**EXERCISE DETAILS:**
Below are records with pictures in them. Output exactly the lines from the one with "IC101 pin P1.2: SIG4 -> SIG13" through the one with "RV102: 5k (5V, GND, wiper", both included, and leave every picture out; give only those lines.

**DATASET EXTRACT:**

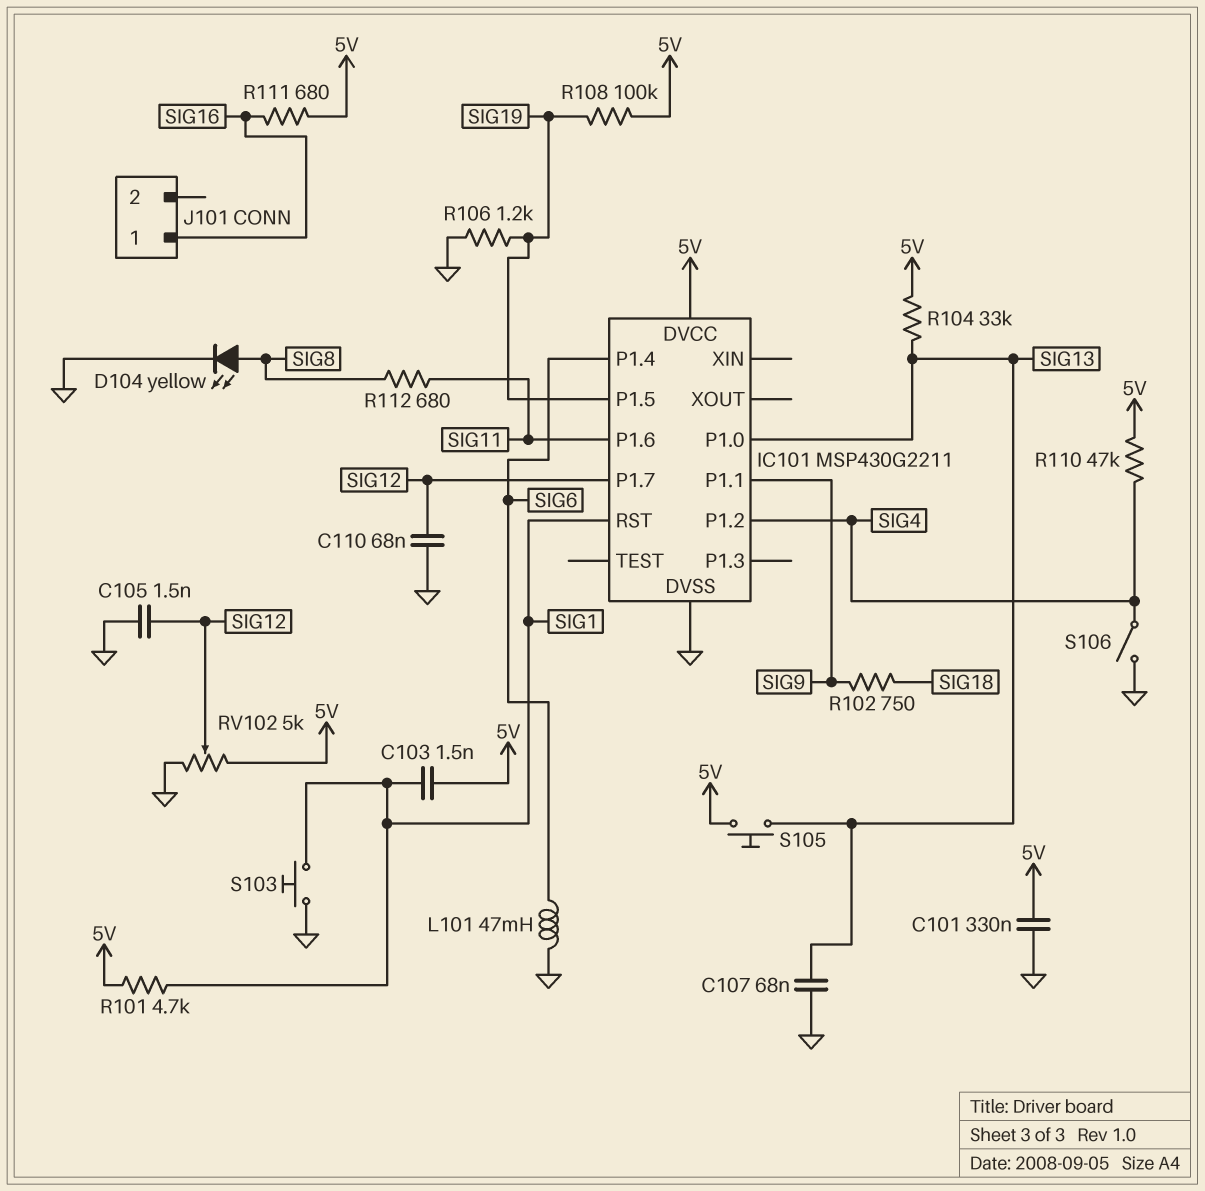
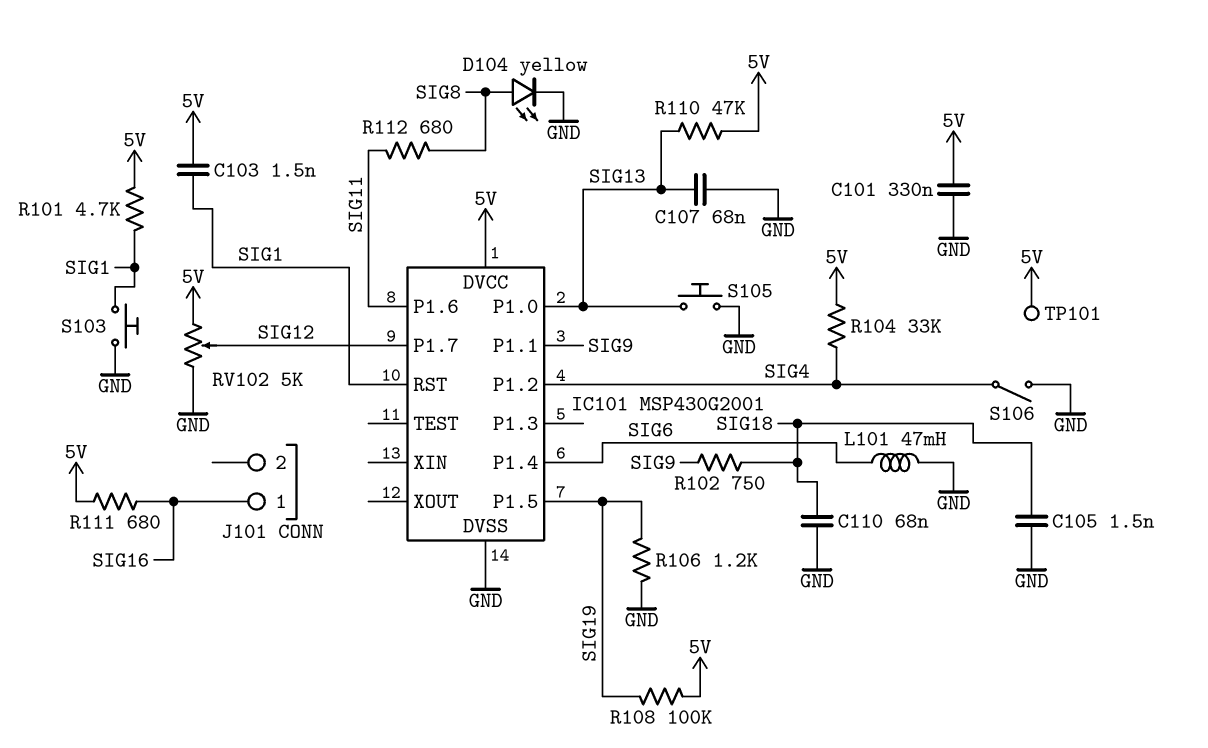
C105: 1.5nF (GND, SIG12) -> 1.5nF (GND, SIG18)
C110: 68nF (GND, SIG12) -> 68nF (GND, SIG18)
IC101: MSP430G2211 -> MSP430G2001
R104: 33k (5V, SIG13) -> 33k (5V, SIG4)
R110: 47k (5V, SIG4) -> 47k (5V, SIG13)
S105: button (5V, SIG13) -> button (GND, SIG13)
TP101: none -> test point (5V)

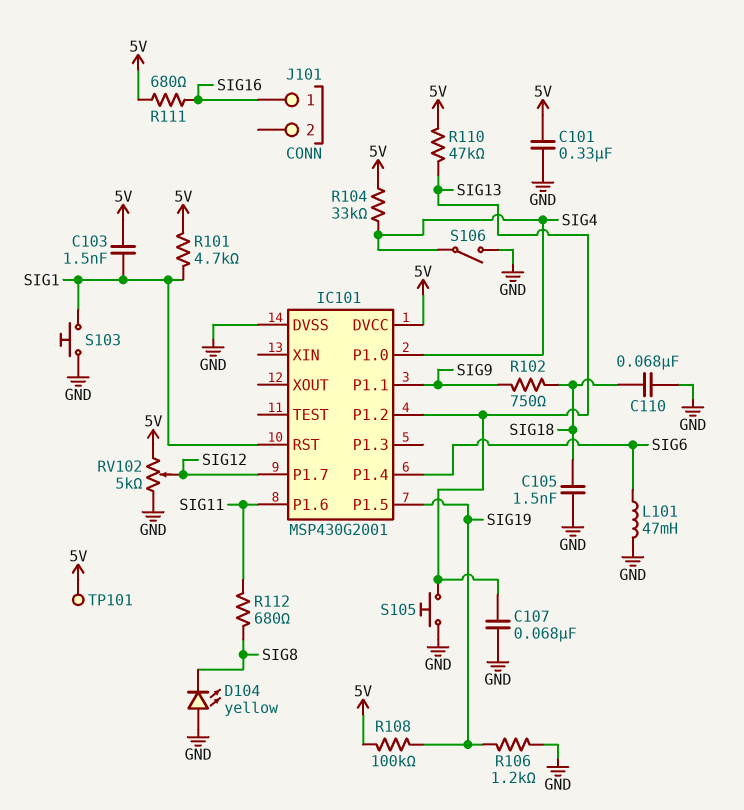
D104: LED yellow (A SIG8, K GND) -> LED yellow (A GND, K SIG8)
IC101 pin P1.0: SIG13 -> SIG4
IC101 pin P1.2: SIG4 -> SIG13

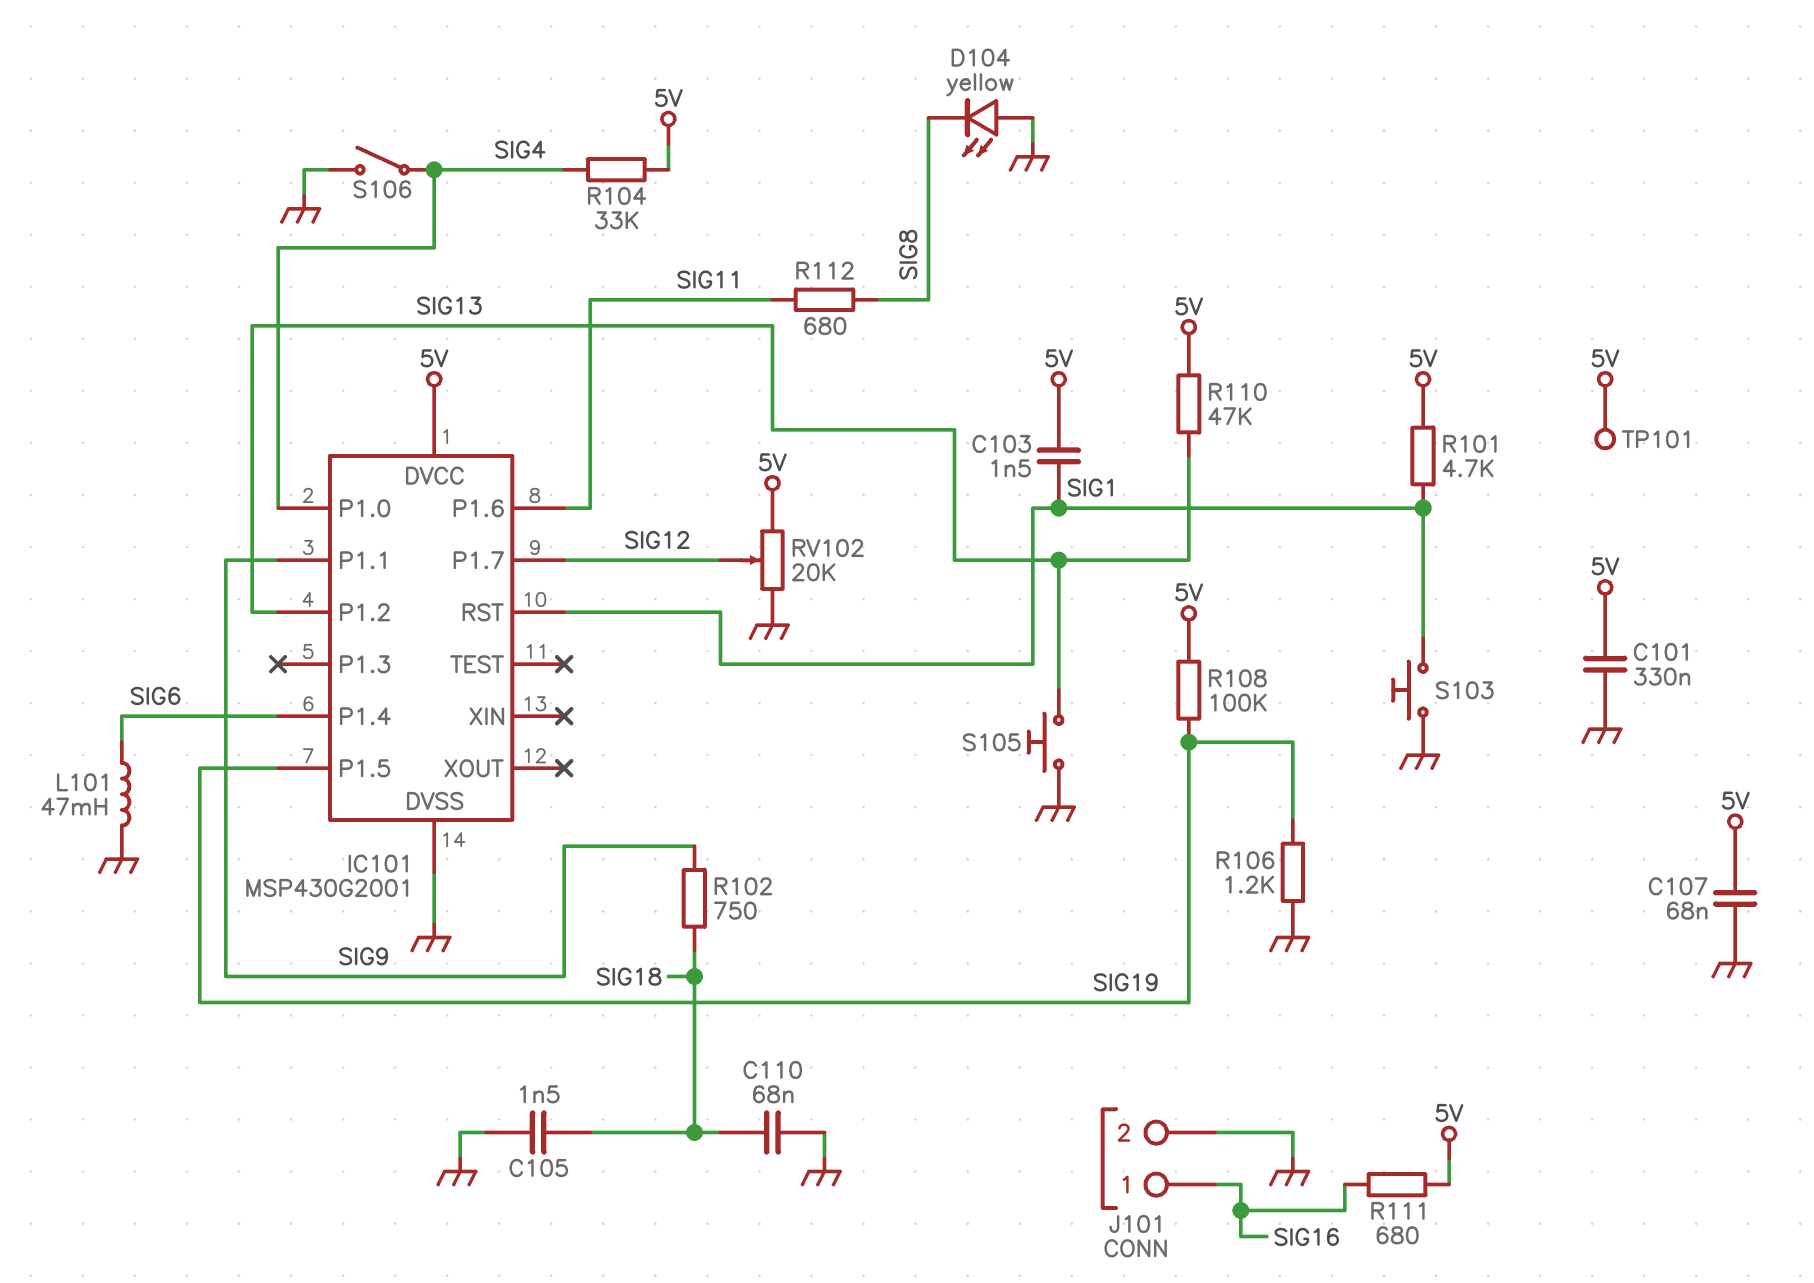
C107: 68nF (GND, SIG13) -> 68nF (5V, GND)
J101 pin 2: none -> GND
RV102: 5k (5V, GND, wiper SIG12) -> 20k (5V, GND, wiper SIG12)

==

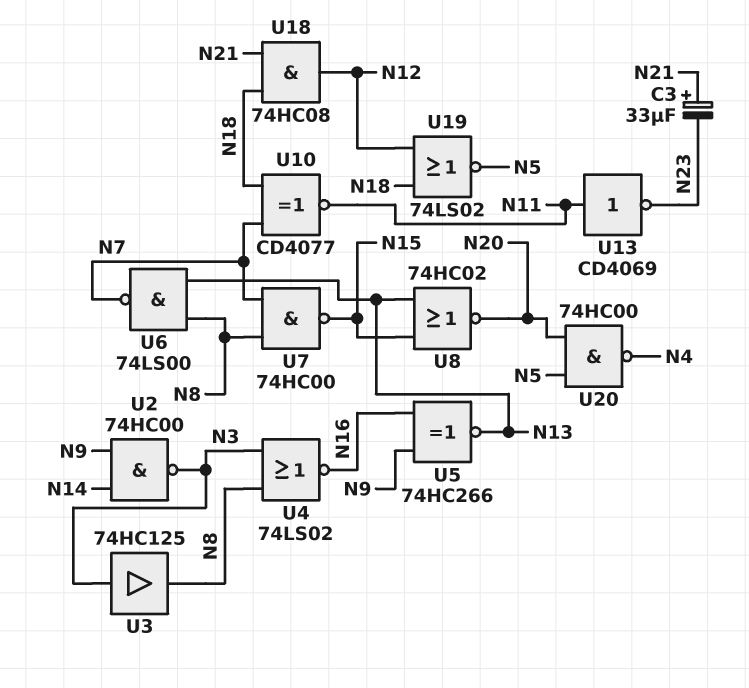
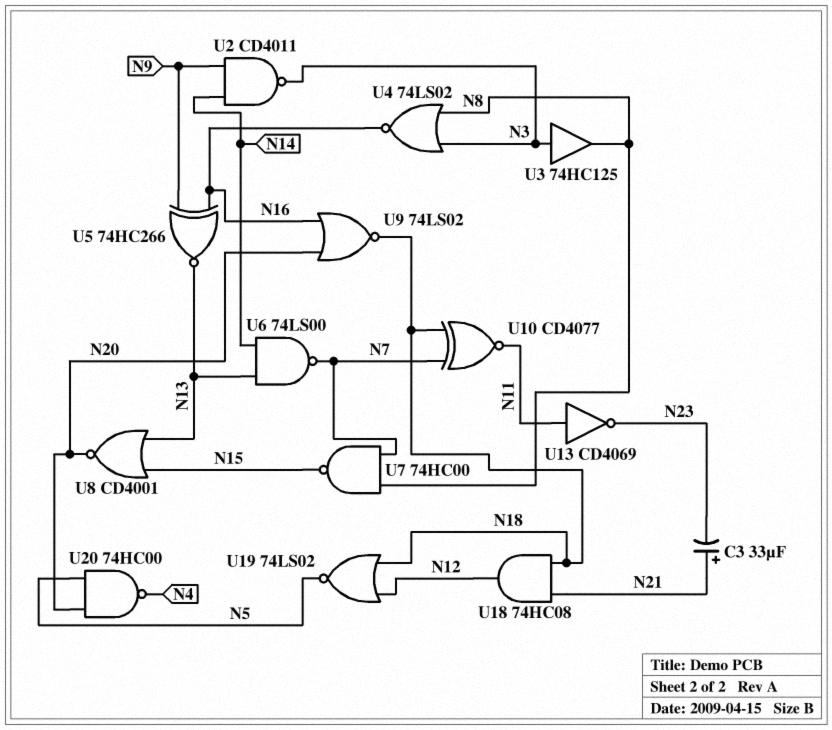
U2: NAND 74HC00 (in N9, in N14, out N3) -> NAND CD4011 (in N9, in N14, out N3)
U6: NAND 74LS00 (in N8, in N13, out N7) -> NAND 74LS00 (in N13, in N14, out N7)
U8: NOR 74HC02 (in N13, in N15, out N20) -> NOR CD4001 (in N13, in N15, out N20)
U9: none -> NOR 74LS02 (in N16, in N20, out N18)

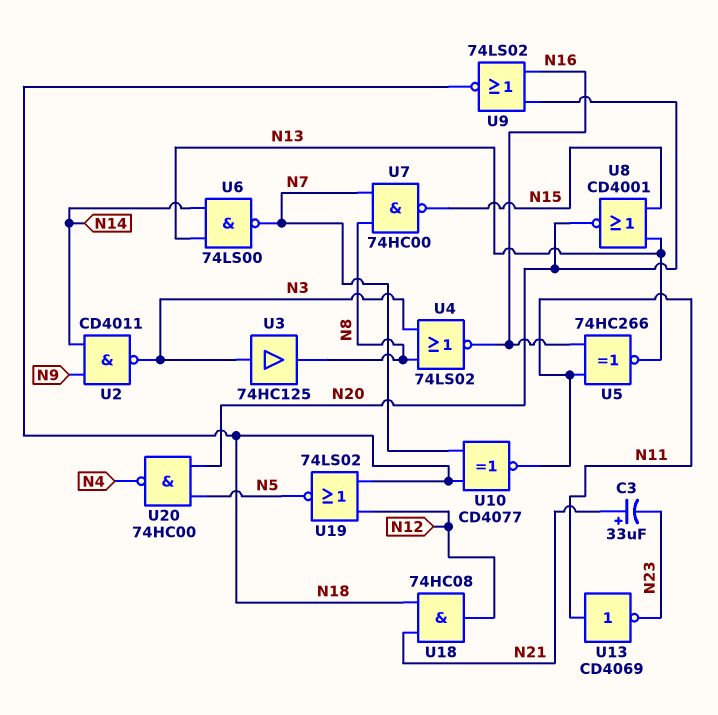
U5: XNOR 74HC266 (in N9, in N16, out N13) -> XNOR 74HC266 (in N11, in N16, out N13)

**RESULT BELOW:**
IC101 pin P1.2: SIG4 -> SIG13

C107: 68nF (GND, SIG13) -> 68nF (5V, GND)
J101 pin 2: none -> GND
RV102: 5k (5V, GND, wiper SIG12) -> 20k (5V, GND, wiper SIG12)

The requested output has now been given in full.